WORK REQUEST => Each line from the start of the entries through the line that contains "camera_right=75 camera_up=0" should be output exactly, please.

GIVEN INFORMATION =>
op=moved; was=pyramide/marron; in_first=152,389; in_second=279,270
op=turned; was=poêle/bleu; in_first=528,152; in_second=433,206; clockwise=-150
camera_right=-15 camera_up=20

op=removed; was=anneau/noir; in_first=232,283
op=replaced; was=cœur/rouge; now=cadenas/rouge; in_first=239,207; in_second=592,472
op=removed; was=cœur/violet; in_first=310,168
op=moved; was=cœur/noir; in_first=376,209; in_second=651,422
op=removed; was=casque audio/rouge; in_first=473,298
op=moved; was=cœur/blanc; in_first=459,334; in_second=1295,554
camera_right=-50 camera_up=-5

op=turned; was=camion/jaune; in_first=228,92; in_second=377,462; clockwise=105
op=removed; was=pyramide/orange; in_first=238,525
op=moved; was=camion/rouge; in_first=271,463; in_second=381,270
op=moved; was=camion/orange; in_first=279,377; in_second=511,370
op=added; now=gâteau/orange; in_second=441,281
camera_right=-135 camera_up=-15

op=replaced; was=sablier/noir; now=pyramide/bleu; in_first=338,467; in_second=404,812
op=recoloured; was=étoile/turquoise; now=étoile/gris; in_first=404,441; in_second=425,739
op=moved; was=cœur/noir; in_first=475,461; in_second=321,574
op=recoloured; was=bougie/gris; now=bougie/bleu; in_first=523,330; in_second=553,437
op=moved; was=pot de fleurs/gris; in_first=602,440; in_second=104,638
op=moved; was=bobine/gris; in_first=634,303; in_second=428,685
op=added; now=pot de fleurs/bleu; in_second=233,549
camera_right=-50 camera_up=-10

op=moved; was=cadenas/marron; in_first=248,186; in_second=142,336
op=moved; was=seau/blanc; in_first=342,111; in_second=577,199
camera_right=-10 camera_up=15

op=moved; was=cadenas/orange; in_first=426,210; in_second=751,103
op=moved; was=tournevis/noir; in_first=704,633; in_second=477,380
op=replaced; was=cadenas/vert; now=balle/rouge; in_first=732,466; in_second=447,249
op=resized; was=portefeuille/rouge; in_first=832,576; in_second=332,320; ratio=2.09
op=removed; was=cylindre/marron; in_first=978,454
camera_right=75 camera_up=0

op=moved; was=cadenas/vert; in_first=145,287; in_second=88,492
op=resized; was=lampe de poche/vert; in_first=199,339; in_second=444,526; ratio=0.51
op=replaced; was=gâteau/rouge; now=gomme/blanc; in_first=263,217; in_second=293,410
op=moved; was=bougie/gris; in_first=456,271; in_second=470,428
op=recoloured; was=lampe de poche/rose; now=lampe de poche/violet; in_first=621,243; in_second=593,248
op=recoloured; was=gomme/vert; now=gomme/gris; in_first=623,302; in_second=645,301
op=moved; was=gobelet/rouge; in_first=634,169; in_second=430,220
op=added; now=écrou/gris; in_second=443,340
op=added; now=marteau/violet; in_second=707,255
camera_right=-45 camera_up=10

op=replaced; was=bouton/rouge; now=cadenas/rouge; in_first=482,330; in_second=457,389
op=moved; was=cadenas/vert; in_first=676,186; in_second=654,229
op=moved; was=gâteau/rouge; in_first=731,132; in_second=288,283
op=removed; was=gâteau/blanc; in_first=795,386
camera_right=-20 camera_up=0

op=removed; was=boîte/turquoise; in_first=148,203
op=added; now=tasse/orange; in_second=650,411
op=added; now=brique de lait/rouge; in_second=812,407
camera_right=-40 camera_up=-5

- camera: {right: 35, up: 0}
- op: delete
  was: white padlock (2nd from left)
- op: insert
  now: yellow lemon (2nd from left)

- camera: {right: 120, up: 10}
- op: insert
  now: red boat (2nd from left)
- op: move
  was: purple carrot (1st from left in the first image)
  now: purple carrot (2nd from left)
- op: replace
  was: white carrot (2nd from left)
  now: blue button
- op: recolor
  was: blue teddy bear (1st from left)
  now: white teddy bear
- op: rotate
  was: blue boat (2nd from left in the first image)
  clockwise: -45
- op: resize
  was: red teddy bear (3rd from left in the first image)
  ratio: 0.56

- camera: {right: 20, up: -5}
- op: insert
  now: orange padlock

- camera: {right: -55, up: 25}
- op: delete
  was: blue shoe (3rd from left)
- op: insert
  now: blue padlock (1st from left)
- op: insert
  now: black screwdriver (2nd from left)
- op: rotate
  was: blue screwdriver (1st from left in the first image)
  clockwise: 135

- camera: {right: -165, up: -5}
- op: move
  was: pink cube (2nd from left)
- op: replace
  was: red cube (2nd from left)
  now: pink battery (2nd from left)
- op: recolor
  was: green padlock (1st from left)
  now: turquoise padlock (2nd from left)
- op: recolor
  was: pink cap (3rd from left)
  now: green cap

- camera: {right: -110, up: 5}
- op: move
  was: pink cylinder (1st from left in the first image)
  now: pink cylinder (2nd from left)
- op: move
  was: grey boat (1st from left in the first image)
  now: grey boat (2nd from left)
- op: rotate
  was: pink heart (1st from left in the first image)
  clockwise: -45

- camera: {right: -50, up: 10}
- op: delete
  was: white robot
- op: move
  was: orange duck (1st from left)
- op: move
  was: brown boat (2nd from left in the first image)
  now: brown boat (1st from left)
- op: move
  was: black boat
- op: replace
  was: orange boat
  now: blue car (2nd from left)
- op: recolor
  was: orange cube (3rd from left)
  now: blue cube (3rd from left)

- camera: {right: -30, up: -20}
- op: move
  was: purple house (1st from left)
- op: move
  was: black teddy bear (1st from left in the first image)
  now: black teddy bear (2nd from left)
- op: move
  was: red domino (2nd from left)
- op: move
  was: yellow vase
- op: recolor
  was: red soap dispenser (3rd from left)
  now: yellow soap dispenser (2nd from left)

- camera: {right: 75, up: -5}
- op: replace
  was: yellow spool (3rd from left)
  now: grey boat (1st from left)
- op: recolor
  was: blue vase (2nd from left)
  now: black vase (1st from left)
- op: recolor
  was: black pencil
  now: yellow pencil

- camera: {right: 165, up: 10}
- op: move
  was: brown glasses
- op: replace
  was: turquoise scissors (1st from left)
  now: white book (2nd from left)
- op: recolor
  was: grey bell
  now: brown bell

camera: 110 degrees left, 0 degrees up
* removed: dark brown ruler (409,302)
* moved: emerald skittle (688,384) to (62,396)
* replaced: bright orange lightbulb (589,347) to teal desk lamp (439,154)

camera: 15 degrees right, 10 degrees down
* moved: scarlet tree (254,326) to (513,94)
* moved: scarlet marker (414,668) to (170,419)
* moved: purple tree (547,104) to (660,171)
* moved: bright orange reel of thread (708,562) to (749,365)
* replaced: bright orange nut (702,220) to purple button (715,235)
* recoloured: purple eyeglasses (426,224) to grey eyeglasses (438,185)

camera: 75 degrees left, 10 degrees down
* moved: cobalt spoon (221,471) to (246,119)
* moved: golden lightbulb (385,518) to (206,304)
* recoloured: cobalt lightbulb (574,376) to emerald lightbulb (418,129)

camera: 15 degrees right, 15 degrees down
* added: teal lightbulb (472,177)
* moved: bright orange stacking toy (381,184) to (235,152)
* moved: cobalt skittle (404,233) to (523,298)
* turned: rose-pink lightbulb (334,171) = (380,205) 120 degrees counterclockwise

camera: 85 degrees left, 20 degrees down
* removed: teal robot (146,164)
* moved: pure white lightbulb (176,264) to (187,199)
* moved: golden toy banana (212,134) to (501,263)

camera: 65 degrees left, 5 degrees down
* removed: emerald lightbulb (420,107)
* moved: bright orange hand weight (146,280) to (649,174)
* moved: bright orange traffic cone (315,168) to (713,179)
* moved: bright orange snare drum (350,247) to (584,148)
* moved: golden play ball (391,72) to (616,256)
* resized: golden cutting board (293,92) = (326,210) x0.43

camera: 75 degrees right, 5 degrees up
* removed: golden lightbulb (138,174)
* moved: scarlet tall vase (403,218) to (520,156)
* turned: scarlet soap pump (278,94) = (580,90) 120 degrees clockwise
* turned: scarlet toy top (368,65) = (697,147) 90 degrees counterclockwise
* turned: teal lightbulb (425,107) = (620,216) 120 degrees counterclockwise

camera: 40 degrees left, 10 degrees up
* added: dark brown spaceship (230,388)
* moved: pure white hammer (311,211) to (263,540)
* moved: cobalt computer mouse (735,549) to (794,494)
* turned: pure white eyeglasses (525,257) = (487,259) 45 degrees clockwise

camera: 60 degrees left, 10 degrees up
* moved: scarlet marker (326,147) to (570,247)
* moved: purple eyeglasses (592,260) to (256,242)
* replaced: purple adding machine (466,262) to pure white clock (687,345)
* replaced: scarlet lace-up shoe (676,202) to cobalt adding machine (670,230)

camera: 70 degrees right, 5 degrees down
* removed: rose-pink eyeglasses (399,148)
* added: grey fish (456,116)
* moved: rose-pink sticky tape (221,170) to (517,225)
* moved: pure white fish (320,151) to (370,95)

WRITTEN SOLUTION =>
op=moved; was=pyramide/marron; in_first=152,389; in_second=279,270
op=turned; was=poêle/bleu; in_first=528,152; in_second=433,206; clockwise=-150
camera_right=-15 camera_up=20

op=removed; was=anneau/noir; in_first=232,283
op=replaced; was=cœur/rouge; now=cadenas/rouge; in_first=239,207; in_second=592,472
op=removed; was=cœur/violet; in_first=310,168
op=moved; was=cœur/noir; in_first=376,209; in_second=651,422
op=removed; was=casque audio/rouge; in_first=473,298
op=moved; was=cœur/blanc; in_first=459,334; in_second=1295,554
camera_right=-50 camera_up=-5

op=turned; was=camion/jaune; in_first=228,92; in_second=377,462; clockwise=105
op=removed; was=pyramide/orange; in_first=238,525
op=moved; was=camion/rouge; in_first=271,463; in_second=381,270
op=moved; was=camion/orange; in_first=279,377; in_second=511,370
op=added; now=gâteau/orange; in_second=441,281
camera_right=-135 camera_up=-15

op=replaced; was=sablier/noir; now=pyramide/bleu; in_first=338,467; in_second=404,812
op=recoloured; was=étoile/turquoise; now=étoile/gris; in_first=404,441; in_second=425,739
op=moved; was=cœur/noir; in_first=475,461; in_second=321,574
op=recoloured; was=bougie/gris; now=bougie/bleu; in_first=523,330; in_second=553,437
op=moved; was=pot de fleurs/gris; in_first=602,440; in_second=104,638
op=moved; was=bobine/gris; in_first=634,303; in_second=428,685
op=added; now=pot de fleurs/bleu; in_second=233,549
camera_right=-50 camera_up=-10

op=moved; was=cadenas/marron; in_first=248,186; in_second=142,336
op=moved; was=seau/blanc; in_first=342,111; in_second=577,199
camera_right=-10 camera_up=15

op=moved; was=cadenas/orange; in_first=426,210; in_second=751,103
op=moved; was=tournevis/noir; in_first=704,633; in_second=477,380
op=replaced; was=cadenas/vert; now=balle/rouge; in_first=732,466; in_second=447,249
op=resized; was=portefeuille/rouge; in_first=832,576; in_second=332,320; ratio=2.09
op=removed; was=cylindre/marron; in_first=978,454
camera_right=75 camera_up=0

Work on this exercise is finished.